▶ [TASK TO CARRY OUT]: Your task is to transcribe all of the records exactly and leave out the pictures.

▶ [TASK INPUT]:
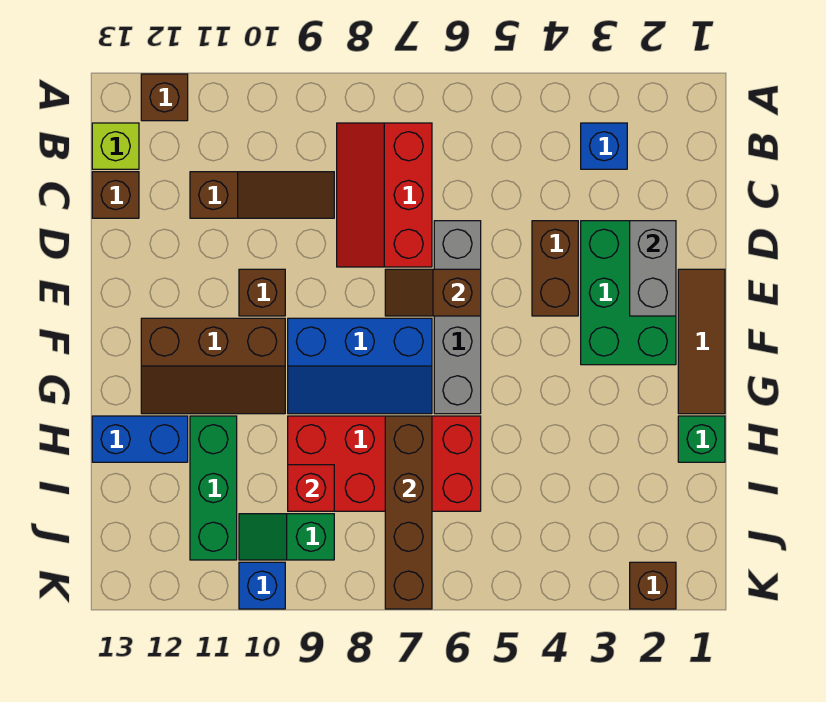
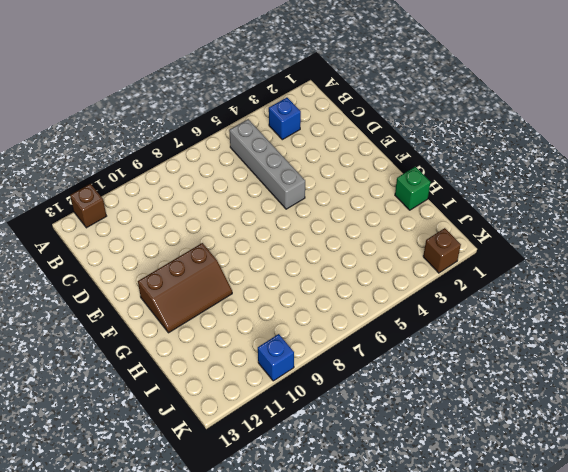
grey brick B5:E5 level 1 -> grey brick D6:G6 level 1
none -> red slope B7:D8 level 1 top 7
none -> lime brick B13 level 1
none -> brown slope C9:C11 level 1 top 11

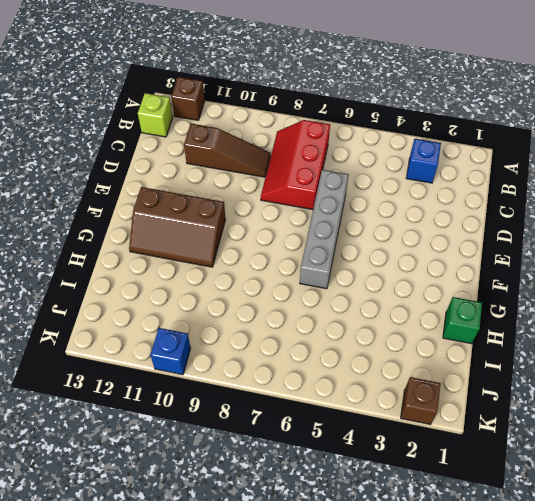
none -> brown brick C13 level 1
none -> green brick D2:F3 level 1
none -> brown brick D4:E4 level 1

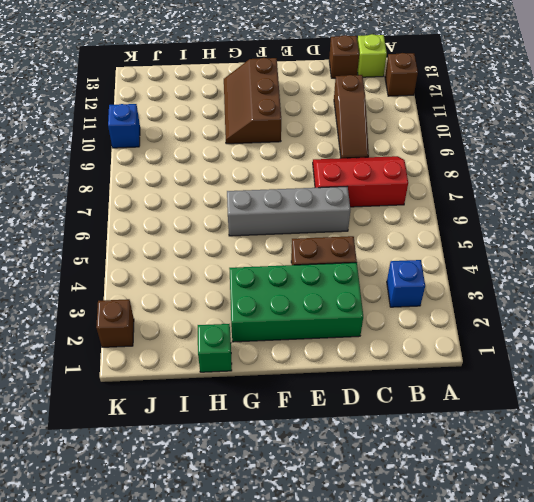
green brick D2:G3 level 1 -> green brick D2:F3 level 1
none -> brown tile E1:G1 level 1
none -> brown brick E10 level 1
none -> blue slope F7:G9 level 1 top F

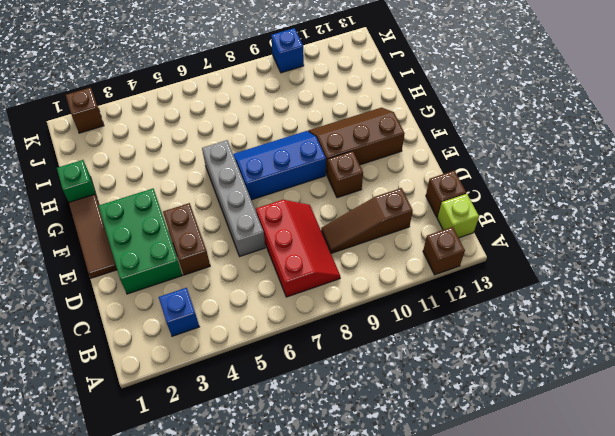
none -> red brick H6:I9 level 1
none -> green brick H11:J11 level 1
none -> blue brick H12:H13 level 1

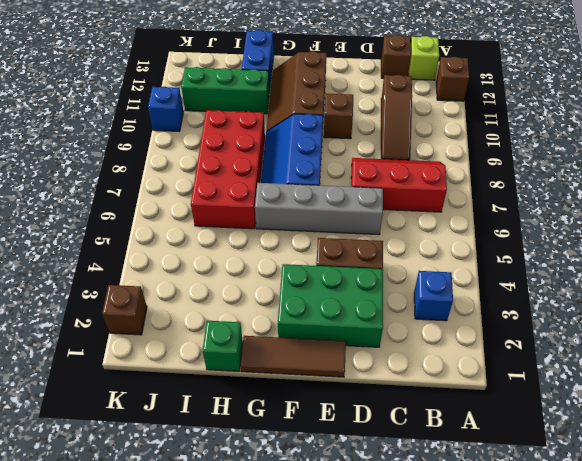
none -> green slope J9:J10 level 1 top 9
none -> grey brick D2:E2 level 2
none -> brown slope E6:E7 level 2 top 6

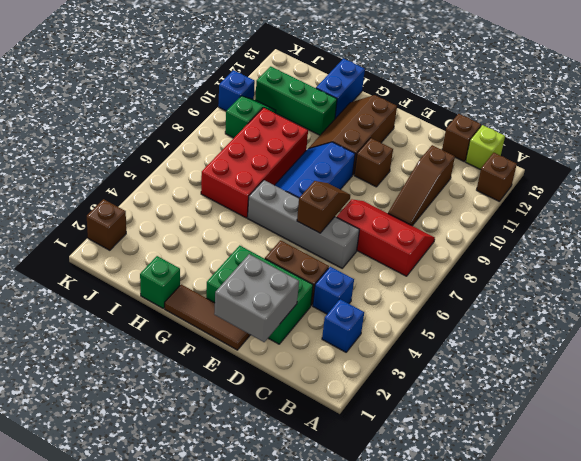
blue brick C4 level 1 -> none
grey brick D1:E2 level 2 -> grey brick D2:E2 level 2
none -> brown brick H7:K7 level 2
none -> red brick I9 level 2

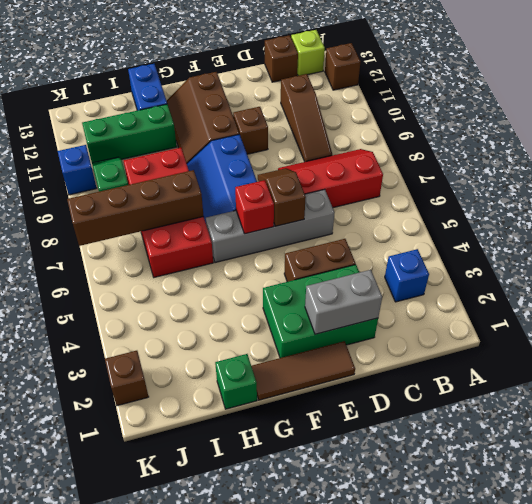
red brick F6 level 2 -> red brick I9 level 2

▶ [FINISHED TASK]:
grey brick B5:E5 level 1 -> grey brick D6:G6 level 1
none -> red slope B7:D8 level 1 top 7
none -> lime brick B13 level 1
none -> brown slope C9:C11 level 1 top 11

none -> brown brick C13 level 1
none -> green brick D2:F3 level 1
none -> brown brick D4:E4 level 1

green brick D2:G3 level 1 -> green brick D2:F3 level 1
none -> brown tile E1:G1 level 1
none -> brown brick E10 level 1
none -> blue slope F7:G9 level 1 top F

none -> red brick H6:I9 level 1
none -> green brick H11:J11 level 1
none -> blue brick H12:H13 level 1

none -> green slope J9:J10 level 1 top 9
none -> grey brick D2:E2 level 2
none -> brown slope E6:E7 level 2 top 6

blue brick C4 level 1 -> none
grey brick D1:E2 level 2 -> grey brick D2:E2 level 2
none -> brown brick H7:K7 level 2
none -> red brick I9 level 2

red brick F6 level 2 -> red brick I9 level 2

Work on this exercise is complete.